- [EXERCISE REQUIREMENTS] An exact, complete copy of the data is all that is needed.

[DATA Boundary: Start]

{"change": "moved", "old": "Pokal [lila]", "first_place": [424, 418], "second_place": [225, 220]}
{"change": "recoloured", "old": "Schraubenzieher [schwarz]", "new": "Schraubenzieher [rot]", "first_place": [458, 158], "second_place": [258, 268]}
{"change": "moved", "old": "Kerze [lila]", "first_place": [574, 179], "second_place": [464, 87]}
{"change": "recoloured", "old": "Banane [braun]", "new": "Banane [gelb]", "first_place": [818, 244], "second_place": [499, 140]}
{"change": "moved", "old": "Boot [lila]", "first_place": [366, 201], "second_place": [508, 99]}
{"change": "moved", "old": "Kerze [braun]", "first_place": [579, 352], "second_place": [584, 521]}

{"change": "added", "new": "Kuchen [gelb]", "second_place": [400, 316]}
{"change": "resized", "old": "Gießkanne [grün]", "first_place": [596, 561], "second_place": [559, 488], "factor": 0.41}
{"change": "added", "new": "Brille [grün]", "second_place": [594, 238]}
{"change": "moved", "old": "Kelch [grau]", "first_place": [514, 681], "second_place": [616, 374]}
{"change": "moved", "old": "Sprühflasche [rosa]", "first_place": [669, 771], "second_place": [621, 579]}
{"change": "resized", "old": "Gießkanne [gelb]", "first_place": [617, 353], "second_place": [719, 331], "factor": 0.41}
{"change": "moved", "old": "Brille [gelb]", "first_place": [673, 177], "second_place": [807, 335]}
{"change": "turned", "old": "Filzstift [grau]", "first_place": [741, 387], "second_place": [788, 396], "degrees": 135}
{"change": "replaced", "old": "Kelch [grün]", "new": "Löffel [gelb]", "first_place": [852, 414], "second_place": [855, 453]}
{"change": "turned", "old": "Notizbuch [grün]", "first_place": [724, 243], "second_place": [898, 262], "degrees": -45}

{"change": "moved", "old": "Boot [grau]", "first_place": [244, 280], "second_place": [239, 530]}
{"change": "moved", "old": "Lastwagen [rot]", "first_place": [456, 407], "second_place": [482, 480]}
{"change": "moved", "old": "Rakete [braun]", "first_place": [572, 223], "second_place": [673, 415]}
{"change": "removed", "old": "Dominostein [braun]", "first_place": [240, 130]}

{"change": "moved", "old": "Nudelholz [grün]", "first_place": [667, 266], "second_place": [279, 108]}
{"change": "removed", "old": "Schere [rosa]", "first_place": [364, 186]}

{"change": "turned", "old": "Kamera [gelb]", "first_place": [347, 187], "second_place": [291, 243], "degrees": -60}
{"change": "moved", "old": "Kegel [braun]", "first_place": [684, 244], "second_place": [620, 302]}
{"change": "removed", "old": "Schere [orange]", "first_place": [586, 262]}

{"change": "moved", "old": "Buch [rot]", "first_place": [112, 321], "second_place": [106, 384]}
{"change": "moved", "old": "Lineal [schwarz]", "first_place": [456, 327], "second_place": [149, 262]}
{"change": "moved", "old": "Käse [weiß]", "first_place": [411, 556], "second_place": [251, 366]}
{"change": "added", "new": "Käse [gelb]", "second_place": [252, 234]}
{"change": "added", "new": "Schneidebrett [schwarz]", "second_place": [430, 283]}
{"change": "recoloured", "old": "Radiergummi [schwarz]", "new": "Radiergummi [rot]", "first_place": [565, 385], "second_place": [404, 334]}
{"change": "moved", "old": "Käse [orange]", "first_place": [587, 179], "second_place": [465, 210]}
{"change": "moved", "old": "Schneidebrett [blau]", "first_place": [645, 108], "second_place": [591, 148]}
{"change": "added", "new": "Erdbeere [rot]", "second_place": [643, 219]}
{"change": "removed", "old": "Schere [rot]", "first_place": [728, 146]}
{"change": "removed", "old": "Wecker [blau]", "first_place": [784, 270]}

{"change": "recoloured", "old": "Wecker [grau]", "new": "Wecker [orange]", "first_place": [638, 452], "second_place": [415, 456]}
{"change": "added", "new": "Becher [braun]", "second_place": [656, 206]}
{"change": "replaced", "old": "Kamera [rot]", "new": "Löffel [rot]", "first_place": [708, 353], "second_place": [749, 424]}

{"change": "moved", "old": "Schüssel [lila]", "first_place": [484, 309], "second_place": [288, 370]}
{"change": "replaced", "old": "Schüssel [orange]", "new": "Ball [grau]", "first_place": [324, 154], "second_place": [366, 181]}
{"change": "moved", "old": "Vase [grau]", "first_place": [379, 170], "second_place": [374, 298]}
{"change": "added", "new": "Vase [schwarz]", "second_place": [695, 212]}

[DATA Boundary: End]

- [ANSWER SECTION]
{"change": "moved", "old": "Pokal [lila]", "first_place": [424, 418], "second_place": [225, 220]}
{"change": "recoloured", "old": "Schraubenzieher [schwarz]", "new": "Schraubenzieher [rot]", "first_place": [458, 158], "second_place": [258, 268]}
{"change": "moved", "old": "Kerze [lila]", "first_place": [574, 179], "second_place": [464, 87]}
{"change": "recoloured", "old": "Banane [braun]", "new": "Banane [gelb]", "first_place": [818, 244], "second_place": [499, 140]}
{"change": "moved", "old": "Boot [lila]", "first_place": [366, 201], "second_place": [508, 99]}
{"change": "moved", "old": "Kerze [braun]", "first_place": [579, 352], "second_place": [584, 521]}

{"change": "added", "new": "Kuchen [gelb]", "second_place": [400, 316]}
{"change": "resized", "old": "Gießkanne [grün]", "first_place": [596, 561], "second_place": [559, 488], "factor": 0.41}
{"change": "added", "new": "Brille [grün]", "second_place": [594, 238]}
{"change": "moved", "old": "Kelch [grau]", "first_place": [514, 681], "second_place": [616, 374]}
{"change": "moved", "old": "Sprühflasche [rosa]", "first_place": [669, 771], "second_place": [621, 579]}
{"change": "resized", "old": "Gießkanne [gelb]", "first_place": [617, 353], "second_place": [719, 331], "factor": 0.41}
{"change": "moved", "old": "Brille [gelb]", "first_place": [673, 177], "second_place": [807, 335]}
{"change": "turned", "old": "Filzstift [grau]", "first_place": [741, 387], "second_place": [788, 396], "degrees": 135}
{"change": "replaced", "old": "Kelch [grün]", "new": "Löffel [gelb]", "first_place": [852, 414], "second_place": [855, 453]}
{"change": "turned", "old": "Notizbuch [grün]", "first_place": [724, 243], "second_place": [898, 262], "degrees": -45}

{"change": "moved", "old": "Boot [grau]", "first_place": [244, 280], "second_place": [239, 530]}
{"change": "moved", "old": "Lastwagen [rot]", "first_place": [456, 407], "second_place": [482, 480]}
{"change": "moved", "old": "Rakete [braun]", "first_place": [572, 223], "second_place": [673, 415]}
{"change": "removed", "old": "Dominostein [braun]", "first_place": [240, 130]}

{"change": "moved", "old": "Nudelholz [grün]", "first_place": [667, 266], "second_place": [279, 108]}
{"change": "removed", "old": "Schere [rosa]", "first_place": [364, 186]}

{"change": "turned", "old": "Kamera [gelb]", "first_place": [347, 187], "second_place": [291, 243], "degrees": -60}
{"change": "moved", "old": "Kegel [braun]", "first_place": [684, 244], "second_place": [620, 302]}
{"change": "removed", "old": "Schere [orange]", "first_place": [586, 262]}

{"change": "moved", "old": "Buch [rot]", "first_place": [112, 321], "second_place": [106, 384]}
{"change": "moved", "old": "Lineal [schwarz]", "first_place": [456, 327], "second_place": [149, 262]}
{"change": "moved", "old": "Käse [weiß]", "first_place": [411, 556], "second_place": [251, 366]}
{"change": "added", "new": "Käse [gelb]", "second_place": [252, 234]}
{"change": "added", "new": "Schneidebrett [schwarz]", "second_place": [430, 283]}
{"change": "recoloured", "old": "Radiergummi [schwarz]", "new": "Radiergummi [rot]", "first_place": [565, 385], "second_place": [404, 334]}
{"change": "moved", "old": "Käse [orange]", "first_place": [587, 179], "second_place": [465, 210]}
{"change": "moved", "old": "Schneidebrett [blau]", "first_place": [645, 108], "second_place": [591, 148]}
{"change": "added", "new": "Erdbeere [rot]", "second_place": [643, 219]}
{"change": "removed", "old": "Schere [rot]", "first_place": [728, 146]}
{"change": "removed", "old": "Wecker [blau]", "first_place": [784, 270]}

{"change": "recoloured", "old": "Wecker [grau]", "new": "Wecker [orange]", "first_place": [638, 452], "second_place": [415, 456]}
{"change": "added", "new": "Becher [braun]", "second_place": [656, 206]}
{"change": "replaced", "old": "Kamera [rot]", "new": "Löffel [rot]", "first_place": [708, 353], "second_place": [749, 424]}

{"change": "moved", "old": "Schüssel [lila]", "first_place": [484, 309], "second_place": [288, 370]}
{"change": "replaced", "old": "Schüssel [orange]", "new": "Ball [grau]", "first_place": [324, 154], "second_place": [366, 181]}
{"change": "moved", "old": "Vase [grau]", "first_place": [379, 170], "second_place": [374, 298]}
{"change": "added", "new": "Vase [schwarz]", "second_place": [695, 212]}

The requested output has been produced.